- Problem statement: Print, exactly as they appear in the listing below, the lines from the line with "building: [286,298,319,330] ->" to the line with "building: none -> [88,155,122,199]", with both end lines kept.

★ ★ ★ ★ ★ ★ ★

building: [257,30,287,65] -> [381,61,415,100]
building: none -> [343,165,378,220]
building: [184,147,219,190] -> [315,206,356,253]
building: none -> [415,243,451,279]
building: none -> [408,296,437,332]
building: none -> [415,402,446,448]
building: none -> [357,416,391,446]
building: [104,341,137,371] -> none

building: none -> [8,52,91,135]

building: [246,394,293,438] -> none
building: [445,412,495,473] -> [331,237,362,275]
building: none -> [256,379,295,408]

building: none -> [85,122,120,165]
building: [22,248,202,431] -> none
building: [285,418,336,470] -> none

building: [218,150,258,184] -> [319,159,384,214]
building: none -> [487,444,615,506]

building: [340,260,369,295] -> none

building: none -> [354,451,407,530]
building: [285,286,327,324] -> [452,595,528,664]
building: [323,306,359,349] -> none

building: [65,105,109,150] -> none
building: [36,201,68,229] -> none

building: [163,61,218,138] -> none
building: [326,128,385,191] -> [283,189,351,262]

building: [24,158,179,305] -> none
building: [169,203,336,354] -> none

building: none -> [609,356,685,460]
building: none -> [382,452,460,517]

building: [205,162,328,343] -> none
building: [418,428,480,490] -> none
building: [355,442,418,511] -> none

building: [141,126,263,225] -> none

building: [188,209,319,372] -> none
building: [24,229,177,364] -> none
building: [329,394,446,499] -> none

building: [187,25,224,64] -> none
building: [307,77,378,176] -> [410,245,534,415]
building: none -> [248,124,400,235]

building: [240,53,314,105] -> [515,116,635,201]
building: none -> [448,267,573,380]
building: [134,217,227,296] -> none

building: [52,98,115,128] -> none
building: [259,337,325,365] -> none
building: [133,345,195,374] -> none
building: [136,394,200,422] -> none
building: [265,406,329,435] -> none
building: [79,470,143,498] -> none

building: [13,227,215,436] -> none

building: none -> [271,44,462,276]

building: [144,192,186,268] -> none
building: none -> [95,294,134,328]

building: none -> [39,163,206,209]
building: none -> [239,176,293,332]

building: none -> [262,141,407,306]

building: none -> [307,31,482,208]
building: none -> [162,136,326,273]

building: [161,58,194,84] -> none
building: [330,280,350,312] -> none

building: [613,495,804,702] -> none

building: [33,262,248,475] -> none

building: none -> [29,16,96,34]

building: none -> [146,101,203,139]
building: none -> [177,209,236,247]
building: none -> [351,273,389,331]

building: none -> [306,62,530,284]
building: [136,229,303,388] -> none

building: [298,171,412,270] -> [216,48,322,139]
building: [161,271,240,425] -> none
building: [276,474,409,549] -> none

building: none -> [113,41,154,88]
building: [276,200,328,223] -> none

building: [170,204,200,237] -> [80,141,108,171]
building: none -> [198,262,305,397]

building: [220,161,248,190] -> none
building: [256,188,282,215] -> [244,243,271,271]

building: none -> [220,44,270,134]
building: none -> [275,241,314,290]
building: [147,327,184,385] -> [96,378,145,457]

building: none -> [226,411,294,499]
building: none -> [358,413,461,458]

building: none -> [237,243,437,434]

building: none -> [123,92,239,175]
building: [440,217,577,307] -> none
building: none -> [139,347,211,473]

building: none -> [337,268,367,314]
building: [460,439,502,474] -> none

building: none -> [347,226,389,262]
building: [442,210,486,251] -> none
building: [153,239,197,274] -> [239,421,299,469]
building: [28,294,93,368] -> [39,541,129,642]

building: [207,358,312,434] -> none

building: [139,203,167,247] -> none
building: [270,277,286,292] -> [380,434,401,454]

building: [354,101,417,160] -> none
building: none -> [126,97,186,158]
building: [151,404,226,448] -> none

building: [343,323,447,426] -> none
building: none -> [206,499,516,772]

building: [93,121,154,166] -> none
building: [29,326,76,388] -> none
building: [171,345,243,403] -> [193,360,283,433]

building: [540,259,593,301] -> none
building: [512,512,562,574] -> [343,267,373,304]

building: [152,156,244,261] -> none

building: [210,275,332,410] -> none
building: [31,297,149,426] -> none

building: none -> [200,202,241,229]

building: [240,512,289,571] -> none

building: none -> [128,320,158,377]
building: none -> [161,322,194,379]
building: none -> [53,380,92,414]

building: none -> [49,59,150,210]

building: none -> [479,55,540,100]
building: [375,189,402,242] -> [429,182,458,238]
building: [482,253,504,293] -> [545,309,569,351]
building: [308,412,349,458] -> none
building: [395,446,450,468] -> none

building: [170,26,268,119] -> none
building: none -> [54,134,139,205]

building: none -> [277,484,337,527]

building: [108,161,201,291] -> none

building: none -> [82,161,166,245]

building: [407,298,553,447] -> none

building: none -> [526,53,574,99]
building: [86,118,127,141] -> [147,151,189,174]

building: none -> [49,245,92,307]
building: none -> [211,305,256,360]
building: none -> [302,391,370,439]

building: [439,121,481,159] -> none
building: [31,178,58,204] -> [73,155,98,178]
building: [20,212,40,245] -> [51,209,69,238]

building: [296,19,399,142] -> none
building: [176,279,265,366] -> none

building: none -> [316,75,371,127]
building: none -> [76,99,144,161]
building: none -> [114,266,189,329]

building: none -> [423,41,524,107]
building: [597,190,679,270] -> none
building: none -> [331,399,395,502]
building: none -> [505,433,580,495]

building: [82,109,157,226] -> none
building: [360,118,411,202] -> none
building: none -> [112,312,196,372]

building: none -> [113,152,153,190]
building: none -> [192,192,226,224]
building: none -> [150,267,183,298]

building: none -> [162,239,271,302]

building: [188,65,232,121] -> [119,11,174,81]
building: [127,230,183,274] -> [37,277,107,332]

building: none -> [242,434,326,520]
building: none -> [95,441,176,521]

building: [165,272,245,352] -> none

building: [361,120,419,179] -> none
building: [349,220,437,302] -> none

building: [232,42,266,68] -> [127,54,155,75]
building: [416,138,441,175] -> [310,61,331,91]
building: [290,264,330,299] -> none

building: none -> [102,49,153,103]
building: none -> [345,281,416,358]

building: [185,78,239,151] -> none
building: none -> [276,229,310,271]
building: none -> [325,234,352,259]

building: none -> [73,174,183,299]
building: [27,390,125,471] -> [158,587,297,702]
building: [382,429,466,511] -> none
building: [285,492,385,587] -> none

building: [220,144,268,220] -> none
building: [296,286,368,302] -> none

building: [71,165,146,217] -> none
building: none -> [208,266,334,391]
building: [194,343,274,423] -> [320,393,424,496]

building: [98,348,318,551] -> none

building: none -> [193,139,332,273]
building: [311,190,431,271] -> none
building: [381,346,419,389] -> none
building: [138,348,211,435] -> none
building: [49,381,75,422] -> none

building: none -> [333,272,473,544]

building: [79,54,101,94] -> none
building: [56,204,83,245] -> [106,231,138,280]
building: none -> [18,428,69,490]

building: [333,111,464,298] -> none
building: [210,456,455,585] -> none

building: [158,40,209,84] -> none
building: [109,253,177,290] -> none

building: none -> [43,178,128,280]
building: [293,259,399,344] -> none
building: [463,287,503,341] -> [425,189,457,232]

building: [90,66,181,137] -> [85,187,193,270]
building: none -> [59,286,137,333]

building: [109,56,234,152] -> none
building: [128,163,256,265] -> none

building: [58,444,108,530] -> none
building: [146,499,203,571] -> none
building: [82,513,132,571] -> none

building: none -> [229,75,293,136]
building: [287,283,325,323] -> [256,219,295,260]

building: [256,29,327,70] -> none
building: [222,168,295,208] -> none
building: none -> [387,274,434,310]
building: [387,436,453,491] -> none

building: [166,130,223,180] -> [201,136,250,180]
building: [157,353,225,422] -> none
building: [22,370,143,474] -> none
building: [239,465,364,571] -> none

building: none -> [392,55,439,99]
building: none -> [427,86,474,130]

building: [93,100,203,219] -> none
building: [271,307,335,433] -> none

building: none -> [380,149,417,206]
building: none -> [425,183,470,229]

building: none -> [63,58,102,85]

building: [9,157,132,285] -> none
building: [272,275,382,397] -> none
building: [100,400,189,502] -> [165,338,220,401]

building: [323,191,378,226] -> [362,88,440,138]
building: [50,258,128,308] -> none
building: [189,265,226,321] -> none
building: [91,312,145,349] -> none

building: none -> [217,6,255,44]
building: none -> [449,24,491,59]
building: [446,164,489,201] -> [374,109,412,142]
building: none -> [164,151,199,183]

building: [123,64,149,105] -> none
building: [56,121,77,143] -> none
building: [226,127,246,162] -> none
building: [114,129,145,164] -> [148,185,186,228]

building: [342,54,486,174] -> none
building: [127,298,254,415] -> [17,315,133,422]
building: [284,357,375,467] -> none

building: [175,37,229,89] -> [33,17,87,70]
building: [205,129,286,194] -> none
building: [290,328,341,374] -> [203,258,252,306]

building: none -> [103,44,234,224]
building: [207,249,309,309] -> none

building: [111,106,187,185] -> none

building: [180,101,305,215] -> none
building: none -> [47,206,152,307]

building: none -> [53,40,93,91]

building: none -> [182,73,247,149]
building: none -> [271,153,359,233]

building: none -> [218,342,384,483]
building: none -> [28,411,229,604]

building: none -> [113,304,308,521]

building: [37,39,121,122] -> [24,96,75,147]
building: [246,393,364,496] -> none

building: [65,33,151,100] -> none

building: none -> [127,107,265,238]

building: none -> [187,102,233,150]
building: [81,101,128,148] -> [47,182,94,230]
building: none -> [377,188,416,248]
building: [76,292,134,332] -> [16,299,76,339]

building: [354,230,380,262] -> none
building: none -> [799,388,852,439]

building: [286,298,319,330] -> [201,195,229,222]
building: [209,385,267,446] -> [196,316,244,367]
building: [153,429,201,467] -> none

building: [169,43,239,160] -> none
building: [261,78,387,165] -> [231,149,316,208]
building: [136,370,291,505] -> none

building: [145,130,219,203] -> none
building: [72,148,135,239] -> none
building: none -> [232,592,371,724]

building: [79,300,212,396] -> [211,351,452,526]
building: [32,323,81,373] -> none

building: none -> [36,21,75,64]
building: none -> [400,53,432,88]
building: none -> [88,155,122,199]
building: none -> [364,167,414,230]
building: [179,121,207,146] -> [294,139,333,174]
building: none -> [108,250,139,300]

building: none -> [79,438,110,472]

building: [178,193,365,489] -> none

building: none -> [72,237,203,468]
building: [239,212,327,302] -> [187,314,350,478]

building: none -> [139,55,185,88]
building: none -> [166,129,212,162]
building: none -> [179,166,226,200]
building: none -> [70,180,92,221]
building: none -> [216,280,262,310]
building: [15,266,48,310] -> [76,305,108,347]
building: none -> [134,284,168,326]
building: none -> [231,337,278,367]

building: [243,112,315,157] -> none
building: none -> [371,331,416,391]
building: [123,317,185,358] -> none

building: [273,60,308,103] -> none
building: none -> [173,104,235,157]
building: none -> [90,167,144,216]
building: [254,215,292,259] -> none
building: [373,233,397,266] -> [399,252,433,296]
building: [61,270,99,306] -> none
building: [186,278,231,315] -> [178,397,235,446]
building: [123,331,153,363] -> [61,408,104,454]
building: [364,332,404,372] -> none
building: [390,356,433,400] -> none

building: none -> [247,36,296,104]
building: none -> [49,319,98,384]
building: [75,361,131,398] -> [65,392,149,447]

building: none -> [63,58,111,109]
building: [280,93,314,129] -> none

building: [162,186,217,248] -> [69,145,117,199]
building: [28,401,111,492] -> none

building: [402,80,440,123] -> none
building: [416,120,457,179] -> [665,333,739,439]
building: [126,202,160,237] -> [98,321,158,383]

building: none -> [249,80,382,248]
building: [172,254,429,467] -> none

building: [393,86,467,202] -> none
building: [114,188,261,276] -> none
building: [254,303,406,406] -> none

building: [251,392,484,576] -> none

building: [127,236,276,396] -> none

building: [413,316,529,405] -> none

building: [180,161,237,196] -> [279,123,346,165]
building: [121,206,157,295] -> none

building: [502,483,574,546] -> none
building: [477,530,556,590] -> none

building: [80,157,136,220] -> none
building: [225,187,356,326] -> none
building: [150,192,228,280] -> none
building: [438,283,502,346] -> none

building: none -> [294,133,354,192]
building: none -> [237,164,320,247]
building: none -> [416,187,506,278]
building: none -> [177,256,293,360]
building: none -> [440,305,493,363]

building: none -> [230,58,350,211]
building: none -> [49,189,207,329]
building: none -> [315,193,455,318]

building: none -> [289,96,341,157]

★ ★ ★ ★ ★ ★ ★

- Expected output:
building: [286,298,319,330] -> [201,195,229,222]
building: [209,385,267,446] -> [196,316,244,367]
building: [153,429,201,467] -> none

building: [169,43,239,160] -> none
building: [261,78,387,165] -> [231,149,316,208]
building: [136,370,291,505] -> none

building: [145,130,219,203] -> none
building: [72,148,135,239] -> none
building: none -> [232,592,371,724]

building: [79,300,212,396] -> [211,351,452,526]
building: [32,323,81,373] -> none

building: none -> [36,21,75,64]
building: none -> [400,53,432,88]
building: none -> [88,155,122,199]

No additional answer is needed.